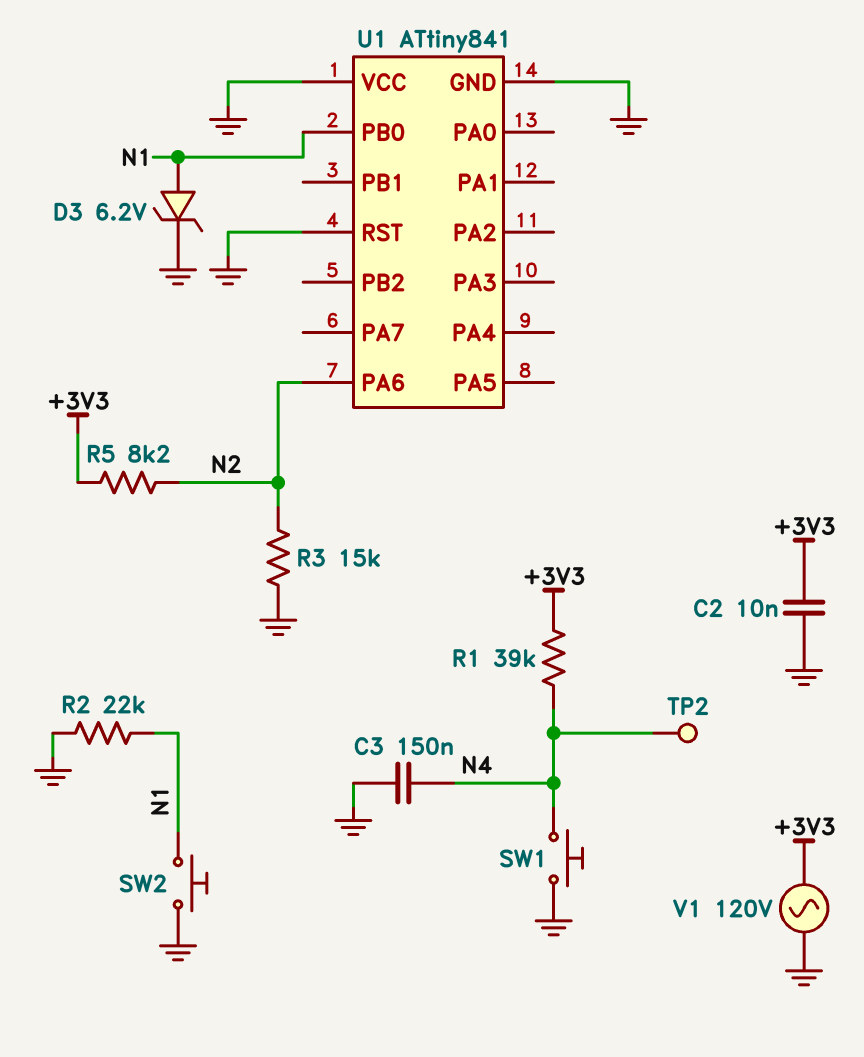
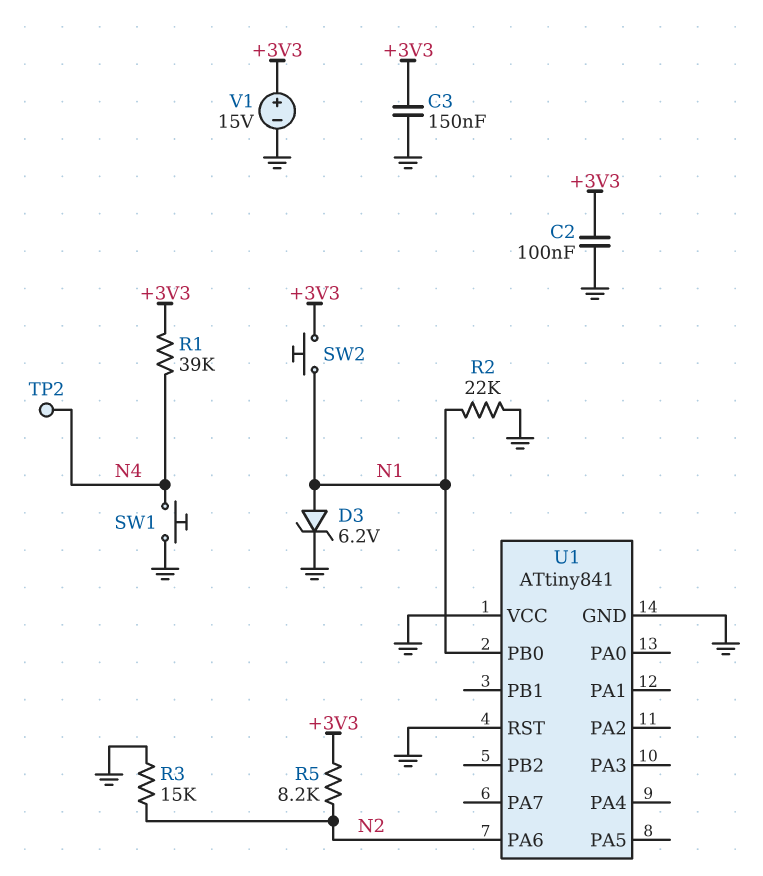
C2: 10nF (+3V3, GND) -> 100nF (+3V3, GND)
C3: 150nF (GND, N4) -> 150nF (+3V3, GND)
SW2: button (GND, N1) -> button (+3V3, N1)
V1: AC 120V (+3V3, GND) -> 15V (plus +3V3, minus GND)

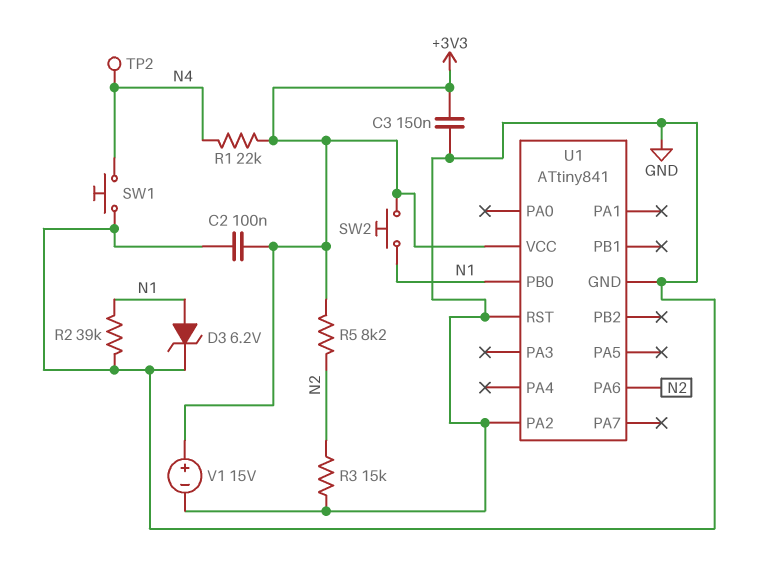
R1: 39k (+3V3, N4) -> 22k (+3V3, N4)
R2: 22k (GND, N1) -> 39k (GND, N1)
U1 pin PA2: none -> GND
U1 pin VCC: GND -> +3V3

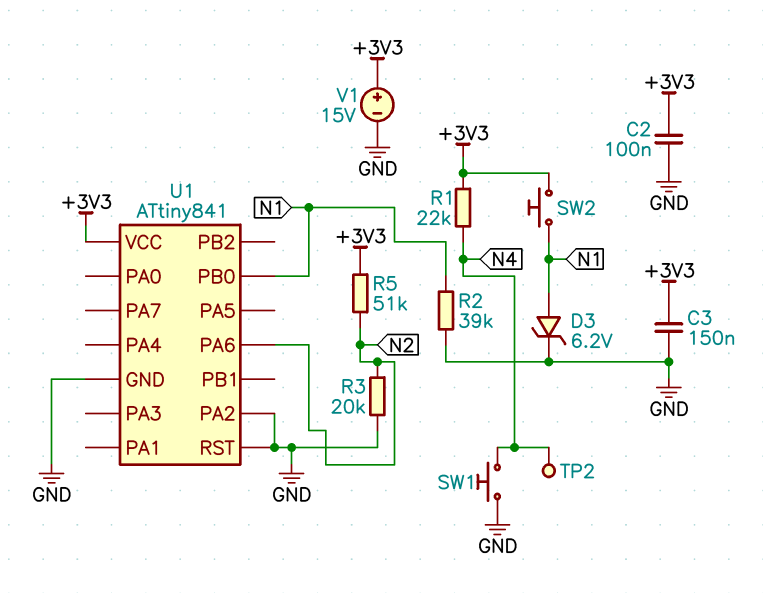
R3: 15k (GND, N2) -> 20k (GND, N2)
R5: 8.2k (+3V3, N2) -> 51k (+3V3, N2)

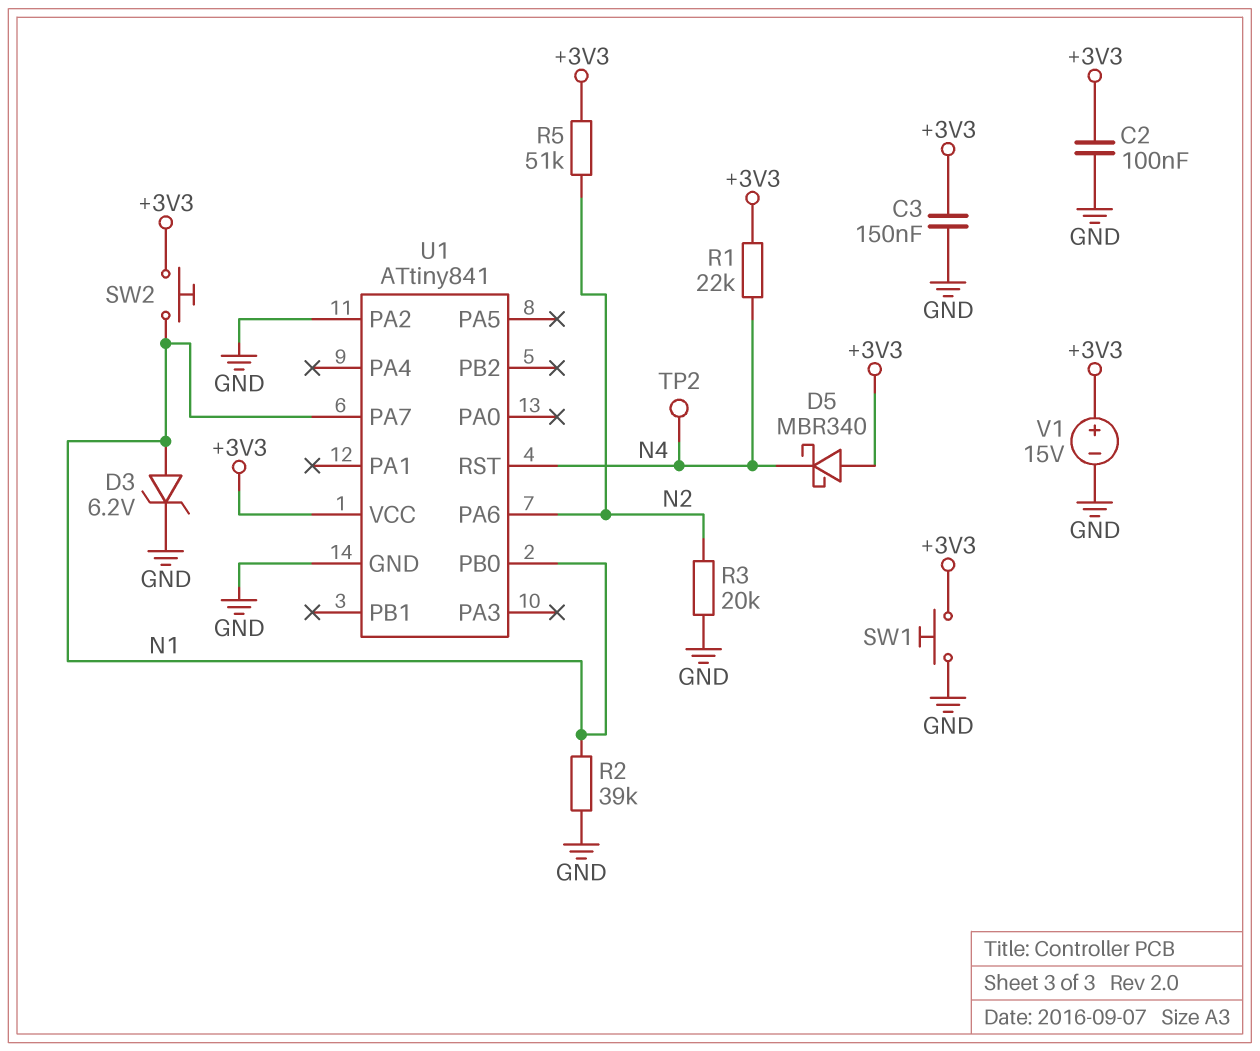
D5: none -> schottky MBR340 (A +3V3, K N4)
SW1: button (GND, N4) -> button (+3V3, GND)
U1 pin PA7: none -> N1
U1 pin RST: GND -> N4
------------------------
● **YOUR ASSIGNMENT**
Repeat every entry above exactly as written and omit any pictures it holds.

● **TASK RESULT**
C2: 10nF (+3V3, GND) -> 100nF (+3V3, GND)
C3: 150nF (GND, N4) -> 150nF (+3V3, GND)
SW2: button (GND, N1) -> button (+3V3, N1)
V1: AC 120V (+3V3, GND) -> 15V (plus +3V3, minus GND)

R1: 39k (+3V3, N4) -> 22k (+3V3, N4)
R2: 22k (GND, N1) -> 39k (GND, N1)
U1 pin PA2: none -> GND
U1 pin VCC: GND -> +3V3

R3: 15k (GND, N2) -> 20k (GND, N2)
R5: 8.2k (+3V3, N2) -> 51k (+3V3, N2)

D5: none -> schottky MBR340 (A +3V3, K N4)
SW1: button (GND, N4) -> button (+3V3, GND)
U1 pin PA7: none -> N1
U1 pin RST: GND -> N4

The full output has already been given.